> **Your objective**: Send back exactly the lines from the opening line of the records below through the one with "C4: 1.5nF (AMP, VN) -> 1.5nF (AMP, CTL)".
------ Data for review
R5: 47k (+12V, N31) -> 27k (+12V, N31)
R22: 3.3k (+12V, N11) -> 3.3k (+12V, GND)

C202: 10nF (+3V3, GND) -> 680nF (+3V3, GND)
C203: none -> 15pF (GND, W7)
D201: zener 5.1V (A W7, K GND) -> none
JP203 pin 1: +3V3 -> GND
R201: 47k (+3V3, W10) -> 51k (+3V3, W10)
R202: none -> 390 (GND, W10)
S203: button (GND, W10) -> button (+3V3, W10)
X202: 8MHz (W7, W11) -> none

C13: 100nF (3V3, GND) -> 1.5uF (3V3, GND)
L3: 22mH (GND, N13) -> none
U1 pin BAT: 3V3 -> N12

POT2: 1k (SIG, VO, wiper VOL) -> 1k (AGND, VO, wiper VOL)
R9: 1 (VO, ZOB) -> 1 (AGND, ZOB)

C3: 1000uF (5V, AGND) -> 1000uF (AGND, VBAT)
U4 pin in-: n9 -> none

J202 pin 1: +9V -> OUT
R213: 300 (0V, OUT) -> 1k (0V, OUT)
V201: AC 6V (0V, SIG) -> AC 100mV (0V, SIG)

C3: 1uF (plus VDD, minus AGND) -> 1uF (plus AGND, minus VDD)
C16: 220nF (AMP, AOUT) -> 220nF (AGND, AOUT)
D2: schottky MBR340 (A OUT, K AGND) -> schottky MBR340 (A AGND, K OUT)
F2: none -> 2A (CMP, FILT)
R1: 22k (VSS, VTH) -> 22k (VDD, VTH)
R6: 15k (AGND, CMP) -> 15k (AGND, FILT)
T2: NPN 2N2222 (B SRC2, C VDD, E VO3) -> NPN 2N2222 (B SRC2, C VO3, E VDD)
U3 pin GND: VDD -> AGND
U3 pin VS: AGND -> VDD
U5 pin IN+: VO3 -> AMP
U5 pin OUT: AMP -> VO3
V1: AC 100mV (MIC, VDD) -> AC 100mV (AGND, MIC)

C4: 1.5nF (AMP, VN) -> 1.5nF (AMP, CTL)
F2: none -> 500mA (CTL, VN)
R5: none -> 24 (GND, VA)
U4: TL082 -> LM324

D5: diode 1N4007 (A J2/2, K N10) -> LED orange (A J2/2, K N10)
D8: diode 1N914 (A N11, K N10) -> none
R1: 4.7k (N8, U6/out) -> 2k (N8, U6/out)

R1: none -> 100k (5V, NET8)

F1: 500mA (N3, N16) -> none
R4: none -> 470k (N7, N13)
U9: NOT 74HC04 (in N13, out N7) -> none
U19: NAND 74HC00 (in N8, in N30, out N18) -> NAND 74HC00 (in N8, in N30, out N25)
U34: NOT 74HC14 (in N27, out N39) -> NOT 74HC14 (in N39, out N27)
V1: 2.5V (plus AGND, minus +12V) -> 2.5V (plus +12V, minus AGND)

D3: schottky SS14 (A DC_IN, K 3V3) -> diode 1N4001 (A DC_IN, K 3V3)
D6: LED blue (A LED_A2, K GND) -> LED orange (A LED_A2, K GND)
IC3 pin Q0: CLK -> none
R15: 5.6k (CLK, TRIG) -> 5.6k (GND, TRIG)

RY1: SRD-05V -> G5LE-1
------------
> **Written response**:
R5: 47k (+12V, N31) -> 27k (+12V, N31)
R22: 3.3k (+12V, N11) -> 3.3k (+12V, GND)

C202: 10nF (+3V3, GND) -> 680nF (+3V3, GND)
C203: none -> 15pF (GND, W7)
D201: zener 5.1V (A W7, K GND) -> none
JP203 pin 1: +3V3 -> GND
R201: 47k (+3V3, W10) -> 51k (+3V3, W10)
R202: none -> 390 (GND, W10)
S203: button (GND, W10) -> button (+3V3, W10)
X202: 8MHz (W7, W11) -> none

C13: 100nF (3V3, GND) -> 1.5uF (3V3, GND)
L3: 22mH (GND, N13) -> none
U1 pin BAT: 3V3 -> N12

POT2: 1k (SIG, VO, wiper VOL) -> 1k (AGND, VO, wiper VOL)
R9: 1 (VO, ZOB) -> 1 (AGND, ZOB)

C3: 1000uF (5V, AGND) -> 1000uF (AGND, VBAT)
U4 pin in-: n9 -> none

J202 pin 1: +9V -> OUT
R213: 300 (0V, OUT) -> 1k (0V, OUT)
V201: AC 6V (0V, SIG) -> AC 100mV (0V, SIG)

C3: 1uF (plus VDD, minus AGND) -> 1uF (plus AGND, minus VDD)
C16: 220nF (AMP, AOUT) -> 220nF (AGND, AOUT)
D2: schottky MBR340 (A OUT, K AGND) -> schottky MBR340 (A AGND, K OUT)
F2: none -> 2A (CMP, FILT)
R1: 22k (VSS, VTH) -> 22k (VDD, VTH)
R6: 15k (AGND, CMP) -> 15k (AGND, FILT)
T2: NPN 2N2222 (B SRC2, C VDD, E VO3) -> NPN 2N2222 (B SRC2, C VO3, E VDD)
U3 pin GND: VDD -> AGND
U3 pin VS: AGND -> VDD
U5 pin IN+: VO3 -> AMP
U5 pin OUT: AMP -> VO3
V1: AC 100mV (MIC, VDD) -> AC 100mV (AGND, MIC)

C4: 1.5nF (AMP, VN) -> 1.5nF (AMP, CTL)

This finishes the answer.